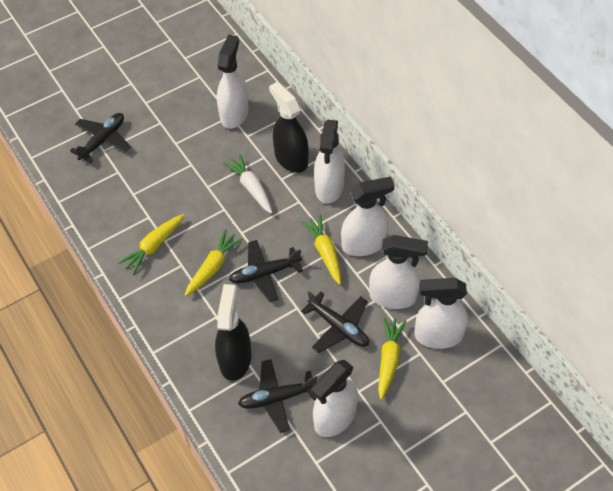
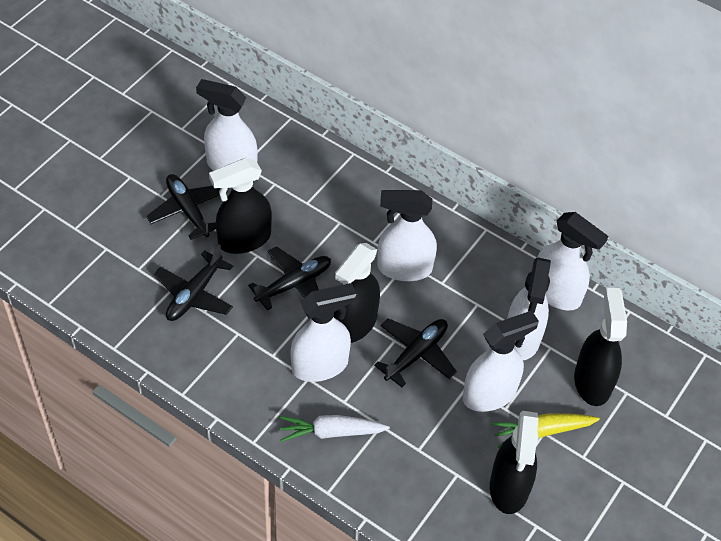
black spray bottle: 2 -> 4
yellow carrot: 4 -> 1

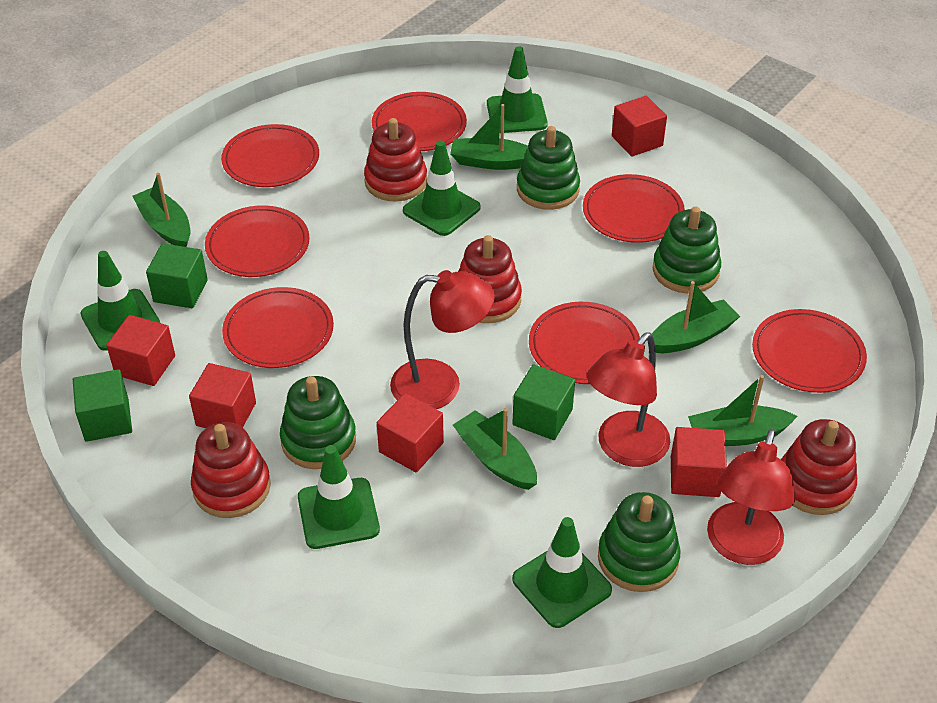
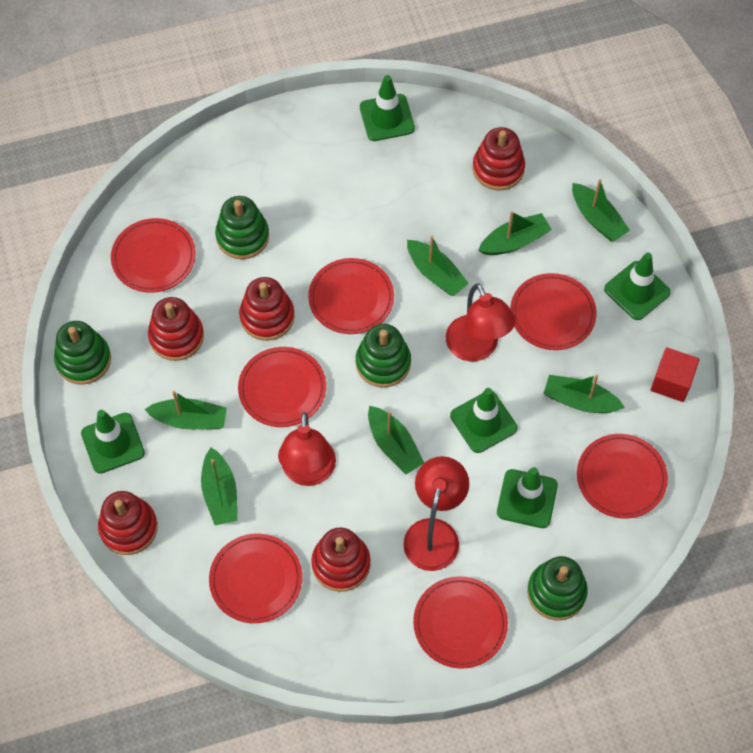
green boat: 5 -> 7
green cube: 3 -> 0
red cube: 5 -> 1
red stacking toy: 4 -> 5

• **Your assignment**
Copy the material verbatim. The pictures are not part of the copy.

• **Response area**
black spray bottle: 2 -> 4
yellow carrot: 4 -> 1

green boat: 5 -> 7
green cube: 3 -> 0
red cube: 5 -> 1
red stacking toy: 4 -> 5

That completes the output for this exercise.